Before-and-after object lists
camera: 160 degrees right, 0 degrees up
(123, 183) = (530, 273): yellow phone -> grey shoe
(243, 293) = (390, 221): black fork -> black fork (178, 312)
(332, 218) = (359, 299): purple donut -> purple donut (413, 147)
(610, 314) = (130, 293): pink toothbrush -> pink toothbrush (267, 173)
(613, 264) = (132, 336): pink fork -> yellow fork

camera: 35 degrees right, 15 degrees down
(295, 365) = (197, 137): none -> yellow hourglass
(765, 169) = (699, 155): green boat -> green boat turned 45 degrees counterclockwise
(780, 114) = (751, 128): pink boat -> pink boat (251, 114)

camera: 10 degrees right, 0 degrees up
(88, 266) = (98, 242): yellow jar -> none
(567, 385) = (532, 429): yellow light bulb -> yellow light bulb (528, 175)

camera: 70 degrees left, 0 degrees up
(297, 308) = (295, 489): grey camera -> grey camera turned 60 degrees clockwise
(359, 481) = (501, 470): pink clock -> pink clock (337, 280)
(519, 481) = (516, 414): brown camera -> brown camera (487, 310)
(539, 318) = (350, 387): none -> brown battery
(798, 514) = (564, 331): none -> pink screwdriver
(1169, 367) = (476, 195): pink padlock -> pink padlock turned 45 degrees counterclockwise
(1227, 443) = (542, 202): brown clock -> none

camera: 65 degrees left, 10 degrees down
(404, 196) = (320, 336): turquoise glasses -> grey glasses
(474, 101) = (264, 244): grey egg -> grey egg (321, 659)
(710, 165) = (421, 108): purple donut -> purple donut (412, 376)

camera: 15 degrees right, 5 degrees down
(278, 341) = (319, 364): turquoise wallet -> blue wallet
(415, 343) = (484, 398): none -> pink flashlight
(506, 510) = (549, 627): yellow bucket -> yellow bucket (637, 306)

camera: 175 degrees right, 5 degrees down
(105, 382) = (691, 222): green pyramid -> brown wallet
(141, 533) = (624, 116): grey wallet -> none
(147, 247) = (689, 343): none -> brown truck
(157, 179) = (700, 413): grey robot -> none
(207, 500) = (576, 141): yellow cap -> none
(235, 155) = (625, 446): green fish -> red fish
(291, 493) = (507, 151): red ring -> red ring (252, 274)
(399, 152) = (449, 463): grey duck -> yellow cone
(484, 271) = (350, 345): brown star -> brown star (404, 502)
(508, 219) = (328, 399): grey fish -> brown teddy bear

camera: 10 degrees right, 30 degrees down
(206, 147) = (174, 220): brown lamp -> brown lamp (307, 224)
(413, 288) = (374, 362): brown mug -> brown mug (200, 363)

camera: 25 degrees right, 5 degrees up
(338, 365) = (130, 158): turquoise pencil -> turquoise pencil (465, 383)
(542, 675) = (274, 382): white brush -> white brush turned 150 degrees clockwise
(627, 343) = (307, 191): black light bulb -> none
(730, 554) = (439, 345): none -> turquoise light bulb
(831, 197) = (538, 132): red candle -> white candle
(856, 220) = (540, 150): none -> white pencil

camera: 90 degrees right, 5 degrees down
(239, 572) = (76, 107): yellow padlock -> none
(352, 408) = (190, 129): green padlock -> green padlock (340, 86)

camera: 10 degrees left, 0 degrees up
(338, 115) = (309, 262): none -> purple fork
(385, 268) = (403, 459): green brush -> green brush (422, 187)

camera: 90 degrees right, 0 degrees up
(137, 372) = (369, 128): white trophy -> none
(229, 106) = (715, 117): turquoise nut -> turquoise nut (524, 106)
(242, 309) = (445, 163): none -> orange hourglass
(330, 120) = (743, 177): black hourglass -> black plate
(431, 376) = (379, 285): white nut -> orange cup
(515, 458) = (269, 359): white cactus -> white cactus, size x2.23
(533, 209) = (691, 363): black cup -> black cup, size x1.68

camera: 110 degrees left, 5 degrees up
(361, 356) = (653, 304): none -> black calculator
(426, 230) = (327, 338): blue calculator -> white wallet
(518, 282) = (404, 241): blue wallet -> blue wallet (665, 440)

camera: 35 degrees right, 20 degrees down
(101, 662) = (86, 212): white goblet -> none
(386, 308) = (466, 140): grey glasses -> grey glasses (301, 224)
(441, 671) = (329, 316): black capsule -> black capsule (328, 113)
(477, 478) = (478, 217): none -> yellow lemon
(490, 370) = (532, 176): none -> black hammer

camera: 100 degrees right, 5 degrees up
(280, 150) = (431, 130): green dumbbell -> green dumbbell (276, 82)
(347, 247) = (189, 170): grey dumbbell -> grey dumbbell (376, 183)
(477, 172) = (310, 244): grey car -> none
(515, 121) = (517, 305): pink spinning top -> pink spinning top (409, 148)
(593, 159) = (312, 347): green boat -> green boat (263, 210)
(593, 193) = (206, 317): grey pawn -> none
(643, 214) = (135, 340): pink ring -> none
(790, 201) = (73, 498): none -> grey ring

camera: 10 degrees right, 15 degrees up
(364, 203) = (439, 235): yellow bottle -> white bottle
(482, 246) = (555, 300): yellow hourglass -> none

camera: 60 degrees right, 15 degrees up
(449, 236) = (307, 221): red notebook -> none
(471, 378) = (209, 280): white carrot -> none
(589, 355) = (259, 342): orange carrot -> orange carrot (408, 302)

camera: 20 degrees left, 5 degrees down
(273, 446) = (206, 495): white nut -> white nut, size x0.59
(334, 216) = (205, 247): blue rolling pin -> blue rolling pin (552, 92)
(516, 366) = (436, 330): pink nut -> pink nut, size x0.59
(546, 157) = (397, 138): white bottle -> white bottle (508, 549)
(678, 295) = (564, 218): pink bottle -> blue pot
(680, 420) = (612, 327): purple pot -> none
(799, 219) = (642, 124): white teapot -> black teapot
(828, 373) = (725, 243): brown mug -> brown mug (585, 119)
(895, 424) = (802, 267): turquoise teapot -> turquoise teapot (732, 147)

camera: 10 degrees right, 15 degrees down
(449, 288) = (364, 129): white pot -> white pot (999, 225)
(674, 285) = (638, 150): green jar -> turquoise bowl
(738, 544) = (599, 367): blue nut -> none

> **To do**
Every line above should be written out again exactly as it stands.

> **Answer box**
camera: 160 degrees right, 0 degrees up
(123, 183) = (530, 273): yellow phone -> grey shoe
(243, 293) = (390, 221): black fork -> black fork (178, 312)
(332, 218) = (359, 299): purple donut -> purple donut (413, 147)
(610, 314) = (130, 293): pink toothbrush -> pink toothbrush (267, 173)
(613, 264) = (132, 336): pink fork -> yellow fork

camera: 35 degrees right, 15 degrees down
(295, 365) = (197, 137): none -> yellow hourglass
(765, 169) = (699, 155): green boat -> green boat turned 45 degrees counterclockwise
(780, 114) = (751, 128): pink boat -> pink boat (251, 114)

camera: 10 degrees right, 0 degrees up
(88, 266) = (98, 242): yellow jar -> none
(567, 385) = (532, 429): yellow light bulb -> yellow light bulb (528, 175)

camera: 70 degrees left, 0 degrees up
(297, 308) = (295, 489): grey camera -> grey camera turned 60 degrees clockwise
(359, 481) = (501, 470): pink clock -> pink clock (337, 280)
(519, 481) = (516, 414): brown camera -> brown camera (487, 310)
(539, 318) = (350, 387): none -> brown battery
(798, 514) = (564, 331): none -> pink screwdriver
(1169, 367) = (476, 195): pink padlock -> pink padlock turned 45 degrees counterclockwise
(1227, 443) = (542, 202): brown clock -> none

camera: 65 degrees left, 10 degrees down
(404, 196) = (320, 336): turquoise glasses -> grey glasses
(474, 101) = (264, 244): grey egg -> grey egg (321, 659)
(710, 165) = (421, 108): purple donut -> purple donut (412, 376)

camera: 15 degrees right, 5 degrees down
(278, 341) = (319, 364): turquoise wallet -> blue wallet
(415, 343) = (484, 398): none -> pink flashlight
(506, 510) = (549, 627): yellow bucket -> yellow bucket (637, 306)

camera: 175 degrees right, 5 degrees down
(105, 382) = (691, 222): green pyramid -> brown wallet
(141, 533) = (624, 116): grey wallet -> none
(147, 247) = (689, 343): none -> brown truck
(157, 179) = (700, 413): grey robot -> none
(207, 500) = (576, 141): yellow cap -> none
(235, 155) = (625, 446): green fish -> red fish
(291, 493) = (507, 151): red ring -> red ring (252, 274)
(399, 152) = (449, 463): grey duck -> yellow cone
(484, 271) = (350, 345): brown star -> brown star (404, 502)
(508, 219) = (328, 399): grey fish -> brown teddy bear

camera: 10 degrees right, 30 degrees down
(206, 147) = (174, 220): brown lamp -> brown lamp (307, 224)
(413, 288) = (374, 362): brown mug -> brown mug (200, 363)

camera: 25 degrees right, 5 degrees up
(338, 365) = (130, 158): turquoise pencil -> turquoise pencil (465, 383)
(542, 675) = (274, 382): white brush -> white brush turned 150 degrees clockwise
(627, 343) = (307, 191): black light bulb -> none
(730, 554) = (439, 345): none -> turquoise light bulb
(831, 197) = (538, 132): red candle -> white candle
(856, 220) = (540, 150): none -> white pencil

camera: 90 degrees right, 5 degrees down
(239, 572) = (76, 107): yellow padlock -> none
(352, 408) = (190, 129): green padlock -> green padlock (340, 86)

camera: 10 degrees left, 0 degrees up
(338, 115) = (309, 262): none -> purple fork
(385, 268) = (403, 459): green brush -> green brush (422, 187)

camera: 90 degrees right, 0 degrees up
(137, 372) = (369, 128): white trophy -> none
(229, 106) = (715, 117): turquoise nut -> turquoise nut (524, 106)
(242, 309) = (445, 163): none -> orange hourglass
(330, 120) = (743, 177): black hourglass -> black plate
(431, 376) = (379, 285): white nut -> orange cup
(515, 458) = (269, 359): white cactus -> white cactus, size x2.23
(533, 209) = (691, 363): black cup -> black cup, size x1.68

camera: 110 degrees left, 5 degrees up
(361, 356) = (653, 304): none -> black calculator
(426, 230) = (327, 338): blue calculator -> white wallet
(518, 282) = (404, 241): blue wallet -> blue wallet (665, 440)

camera: 35 degrees right, 20 degrees down
(101, 662) = (86, 212): white goblet -> none
(386, 308) = (466, 140): grey glasses -> grey glasses (301, 224)
(441, 671) = (329, 316): black capsule -> black capsule (328, 113)
(477, 478) = (478, 217): none -> yellow lemon
(490, 370) = (532, 176): none -> black hammer

camera: 100 degrees right, 5 degrees up
(280, 150) = (431, 130): green dumbbell -> green dumbbell (276, 82)
(347, 247) = (189, 170): grey dumbbell -> grey dumbbell (376, 183)
(477, 172) = (310, 244): grey car -> none
(515, 121) = (517, 305): pink spinning top -> pink spinning top (409, 148)
(593, 159) = (312, 347): green boat -> green boat (263, 210)
(593, 193) = (206, 317): grey pawn -> none
(643, 214) = (135, 340): pink ring -> none
(790, 201) = (73, 498): none -> grey ring

camera: 10 degrees right, 15 degrees up
(364, 203) = (439, 235): yellow bottle -> white bottle
(482, 246) = (555, 300): yellow hourglass -> none

camera: 60 degrees right, 15 degrees up
(449, 236) = (307, 221): red notebook -> none
(471, 378) = (209, 280): white carrot -> none
(589, 355) = (259, 342): orange carrot -> orange carrot (408, 302)

camera: 20 degrees left, 5 degrees down
(273, 446) = (206, 495): white nut -> white nut, size x0.59
(334, 216) = (205, 247): blue rolling pin -> blue rolling pin (552, 92)
(516, 366) = (436, 330): pink nut -> pink nut, size x0.59
(546, 157) = (397, 138): white bottle -> white bottle (508, 549)
(678, 295) = (564, 218): pink bottle -> blue pot
(680, 420) = (612, 327): purple pot -> none
(799, 219) = (642, 124): white teapot -> black teapot
(828, 373) = (725, 243): brown mug -> brown mug (585, 119)
(895, 424) = (802, 267): turquoise teapot -> turquoise teapot (732, 147)

camera: 10 degrees right, 15 degrees down
(449, 288) = (364, 129): white pot -> white pot (999, 225)
(674, 285) = (638, 150): green jar -> turquoise bowl
(738, 544) = (599, 367): blue nut -> none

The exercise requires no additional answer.